What to work on - Go through the data below and repeat it exactly, skipping each picture.
Start of Data shown
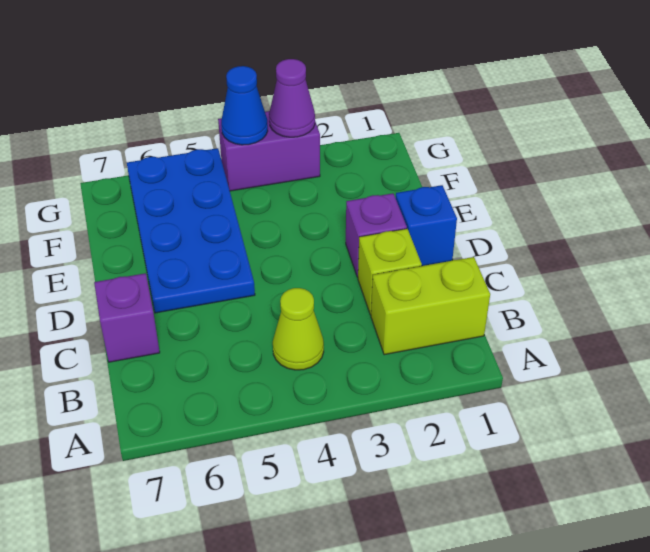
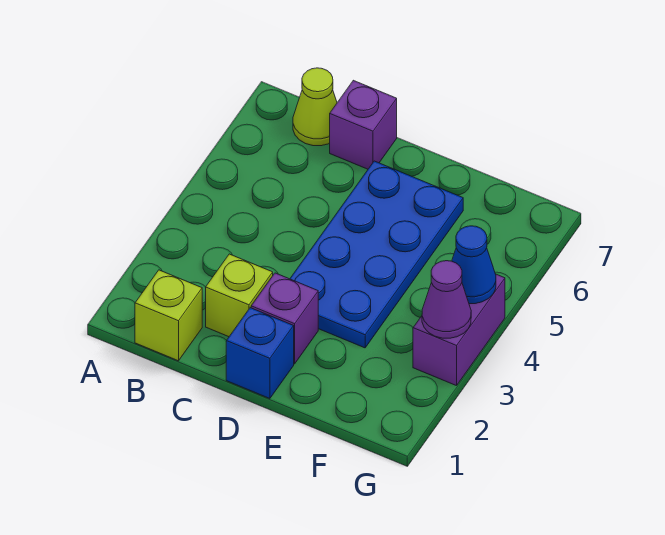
lime brick B1:B2 level 1 -> lime brick B1 level 1
lime cone B4 level 1 -> lime cone B7 level 1
blue plate D5:G6 level 1 -> blue plate D3:E6 level 1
End of Data shown
Finished exercise -
lime brick B1:B2 level 1 -> lime brick B1 level 1
lime cone B4 level 1 -> lime cone B7 level 1
blue plate D5:G6 level 1 -> blue plate D3:E6 level 1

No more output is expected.